**WORK REQUEST:**
Give the entries back exactly as they stand, but without pictures.

Before-and-after scene images
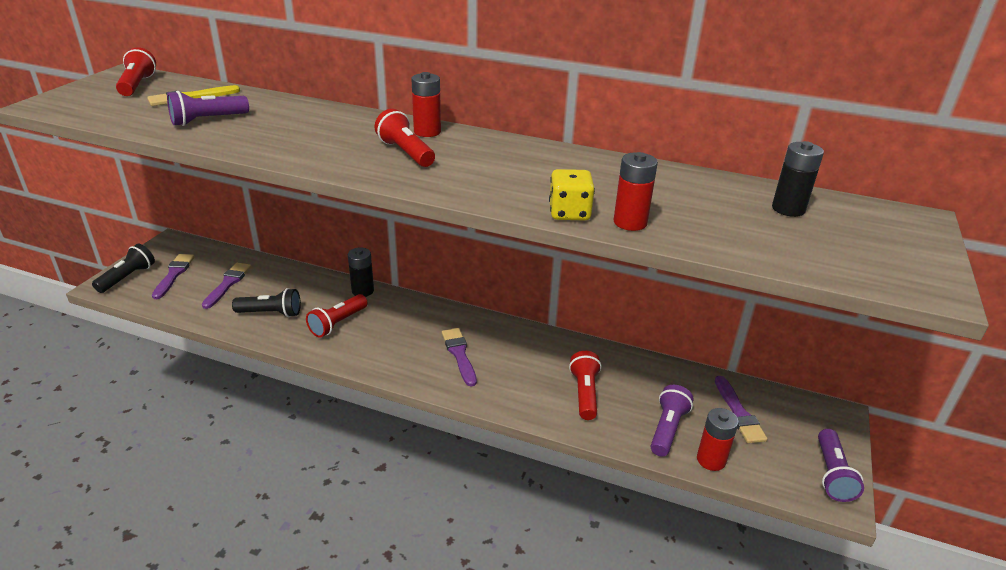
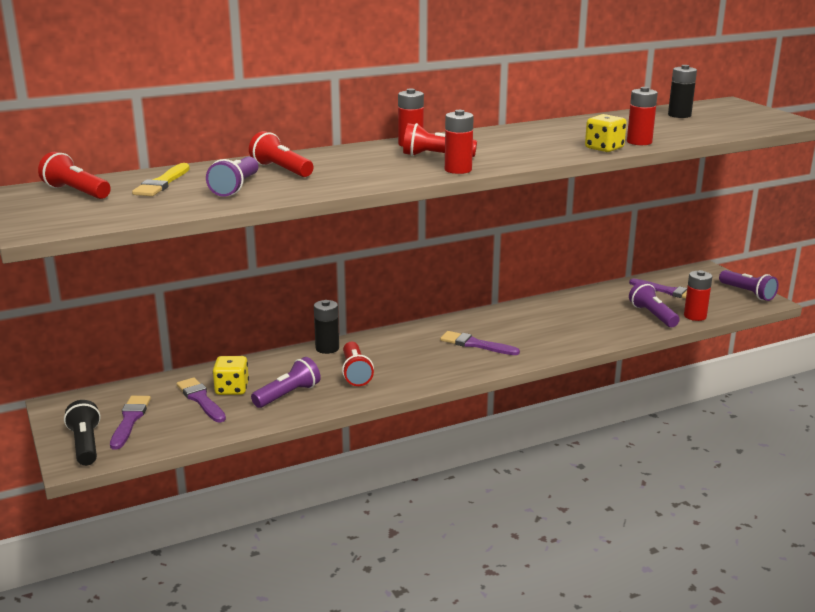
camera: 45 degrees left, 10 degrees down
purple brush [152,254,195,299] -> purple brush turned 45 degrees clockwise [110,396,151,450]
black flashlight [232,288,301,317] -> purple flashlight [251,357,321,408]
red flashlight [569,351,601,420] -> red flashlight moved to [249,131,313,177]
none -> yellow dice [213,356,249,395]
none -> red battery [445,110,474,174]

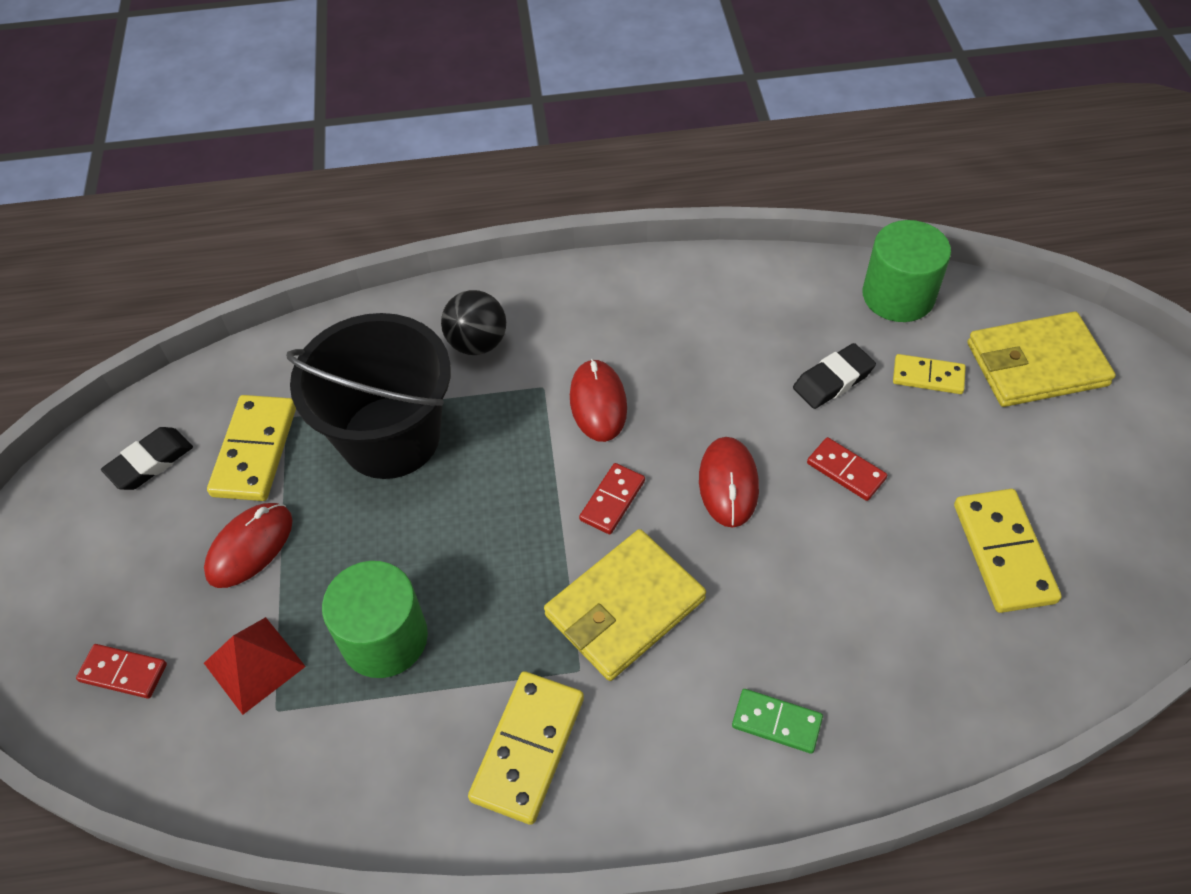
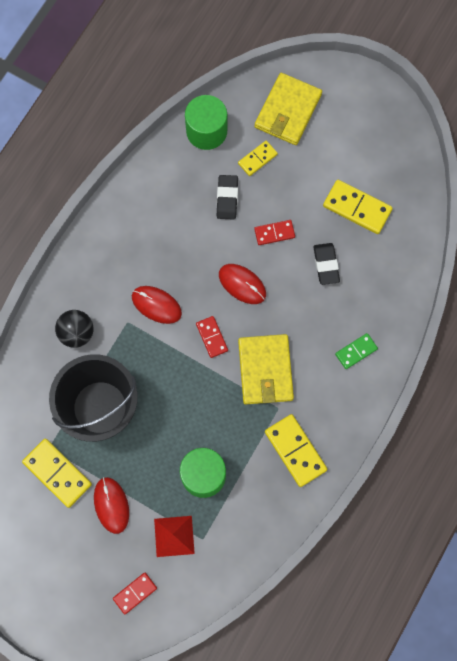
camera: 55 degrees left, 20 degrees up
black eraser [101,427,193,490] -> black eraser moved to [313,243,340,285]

**RESULT OF THE TASK:**
camera: 45 degrees left, 10 degrees down
purple brush [152,254,195,299] -> purple brush turned 45 degrees clockwise [110,396,151,450]
black flashlight [232,288,301,317] -> purple flashlight [251,357,321,408]
red flashlight [569,351,601,420] -> red flashlight moved to [249,131,313,177]
none -> yellow dice [213,356,249,395]
none -> red battery [445,110,474,174]

camera: 55 degrees left, 20 degrees up
black eraser [101,427,193,490] -> black eraser moved to [313,243,340,285]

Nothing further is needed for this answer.